- _TASK TO CARRY OUT_
For each line of the listing below that contains the string "schottky", copy the line.

- _MATERIAL SUPPLIED_
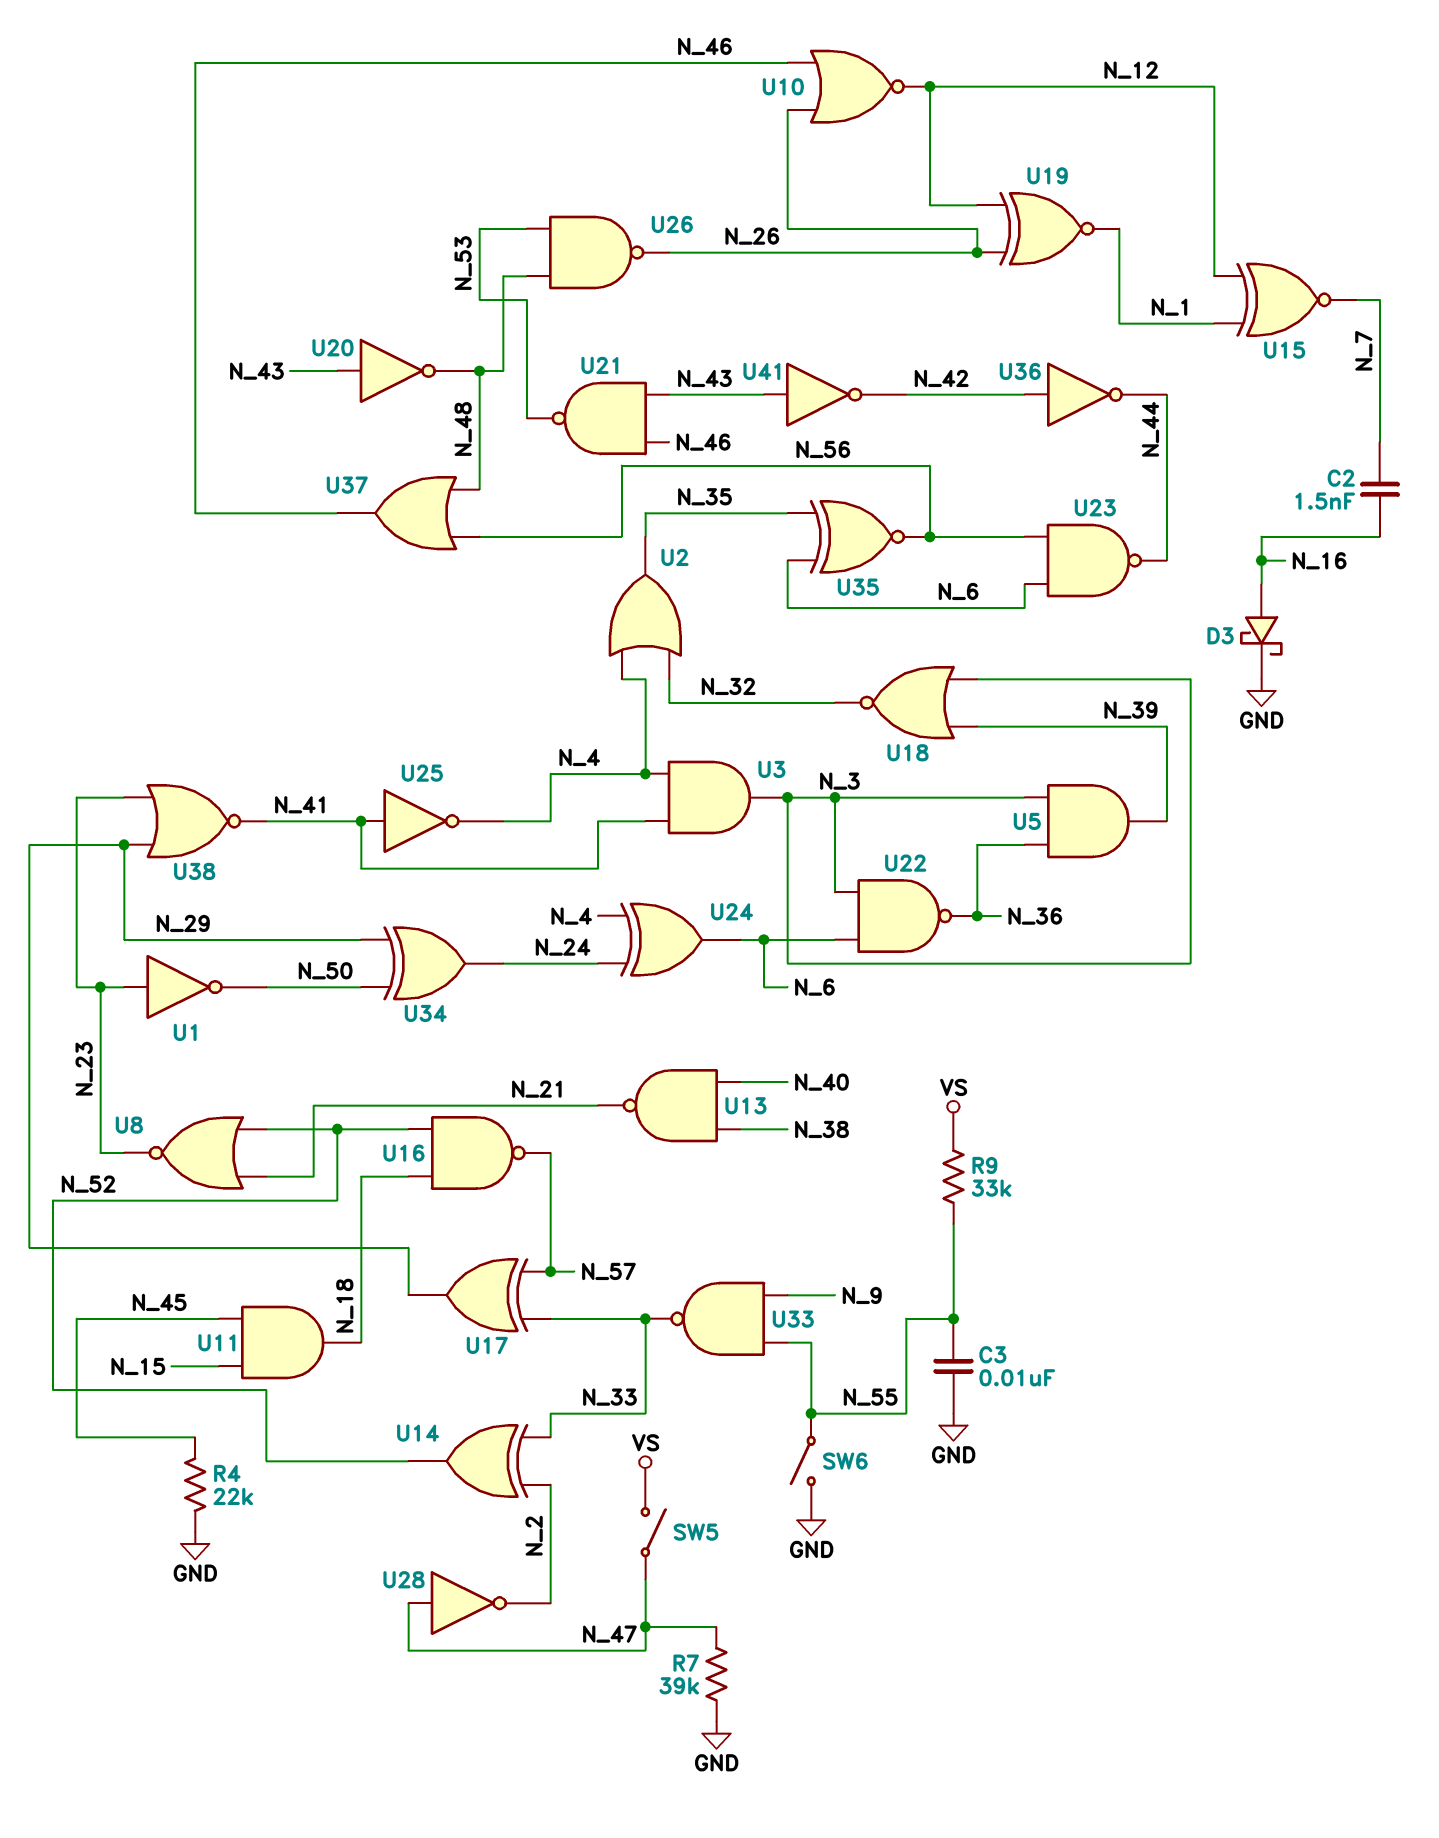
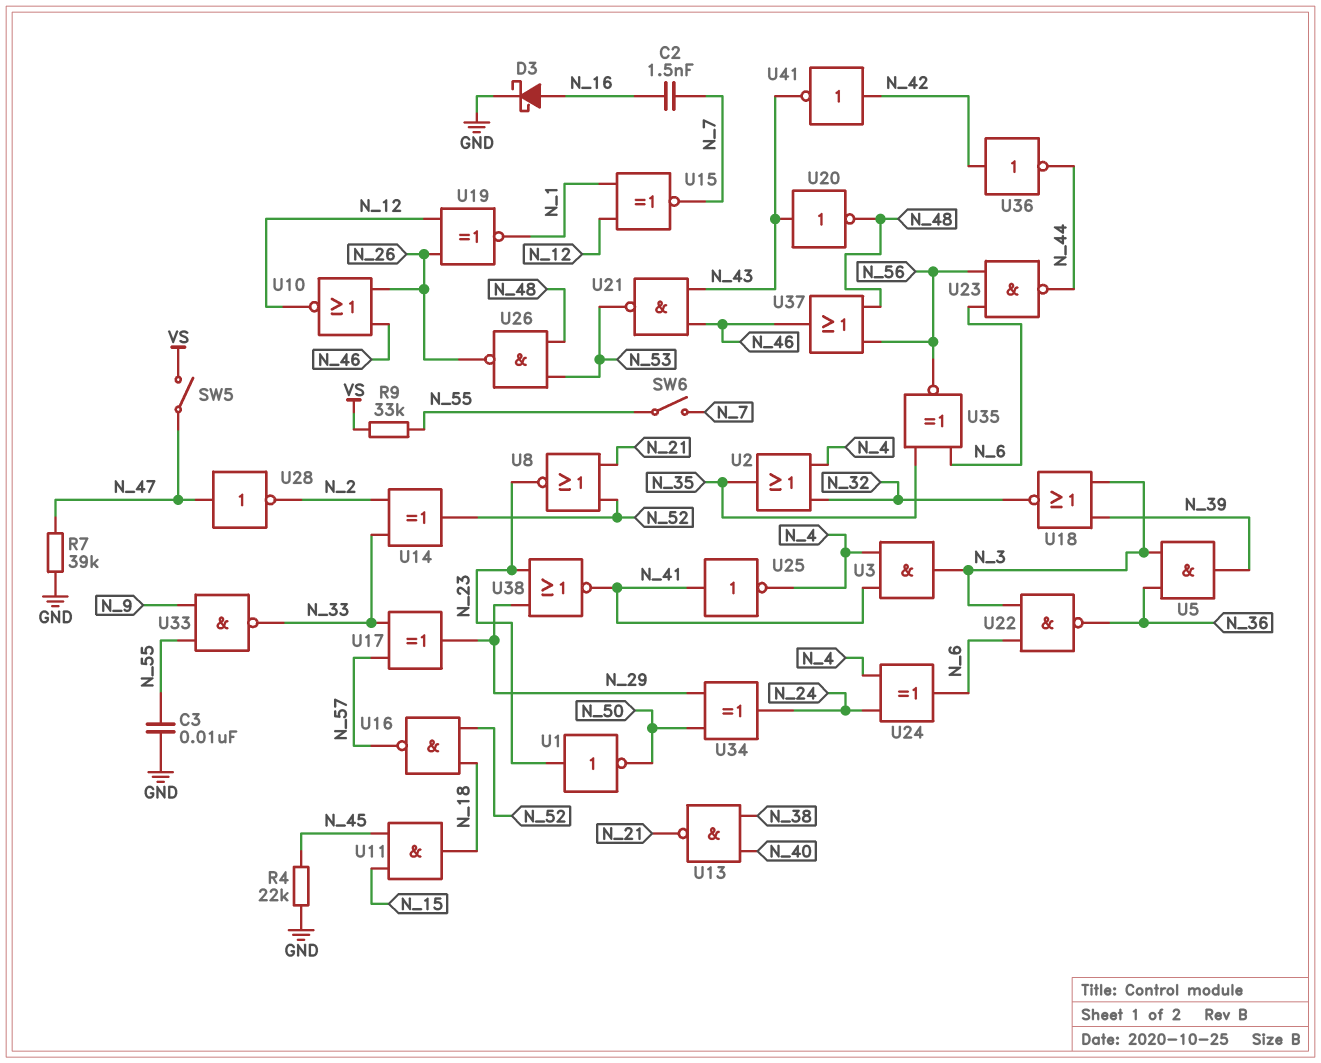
SW6: switch (GND, N_55) -> switch (N_7, N_55)
U41: NOT (in N_43, out N_42) -> NOT (in N_42, out N_43)

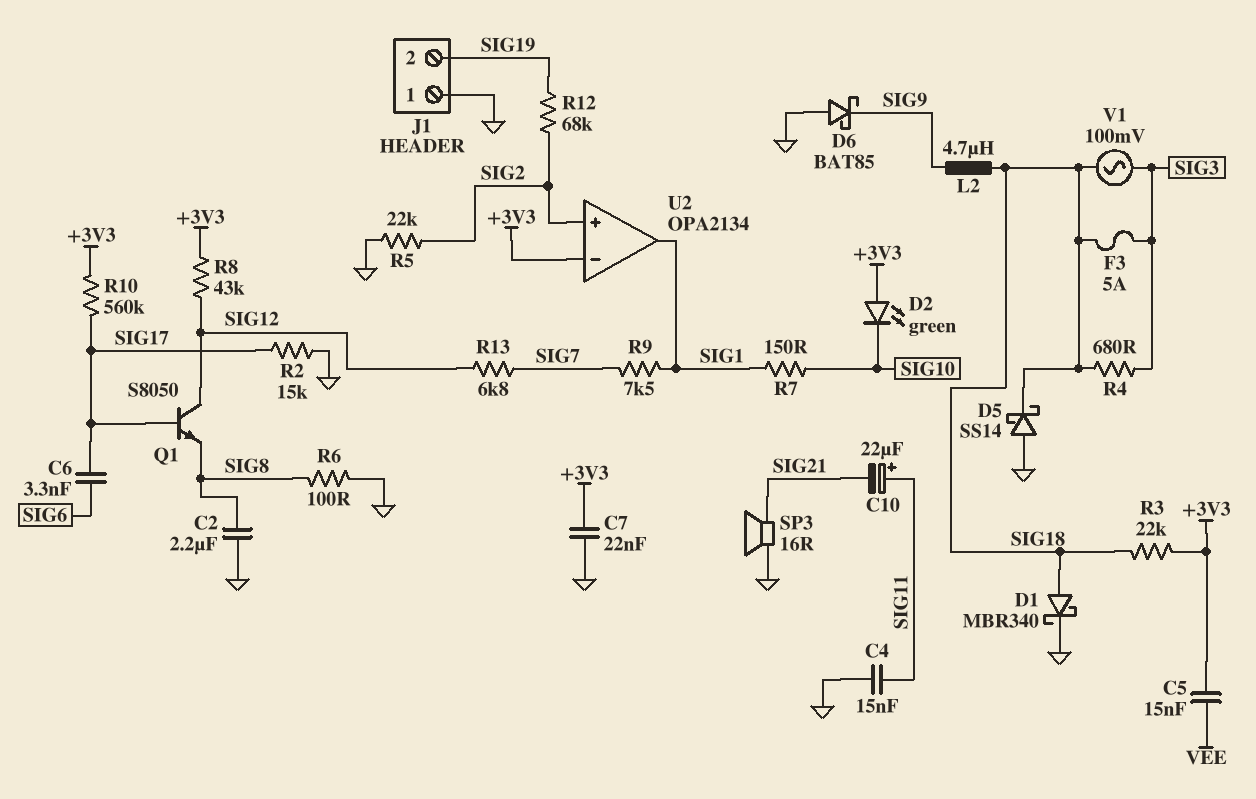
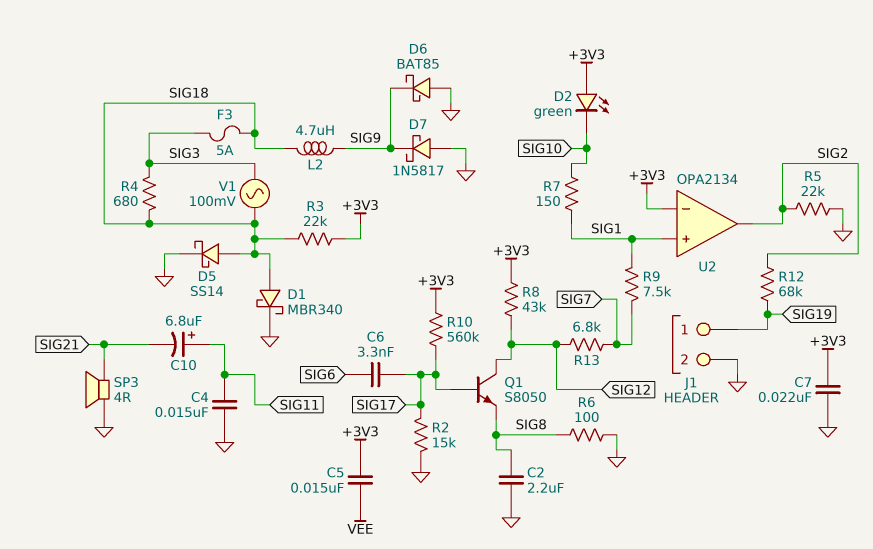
C10: 22uF (plus SIG11, minus SIG21) -> 6.8uF (plus SIG11, minus SIG21)
D5: schottky SS14 (A GND, K SIG18) -> schottky SS14 (A SIG18, K GND)
D7: none -> schottky 1N5817 (A GND, K SIG9)
J1 pin 1: GND -> SIG19
J1 pin 2: SIG19 -> GND
SP3: speaker 16R (GND, SIG21) -> speaker 4R (GND, SIG21)
U2 pin in+: SIG2 -> SIG1
U2 pin out: SIG1 -> SIG2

- _ANSWER BELOW_
D5: schottky SS14 (A GND, K SIG18) -> schottky SS14 (A SIG18, K GND)
D7: none -> schottky 1N5817 (A GND, K SIG9)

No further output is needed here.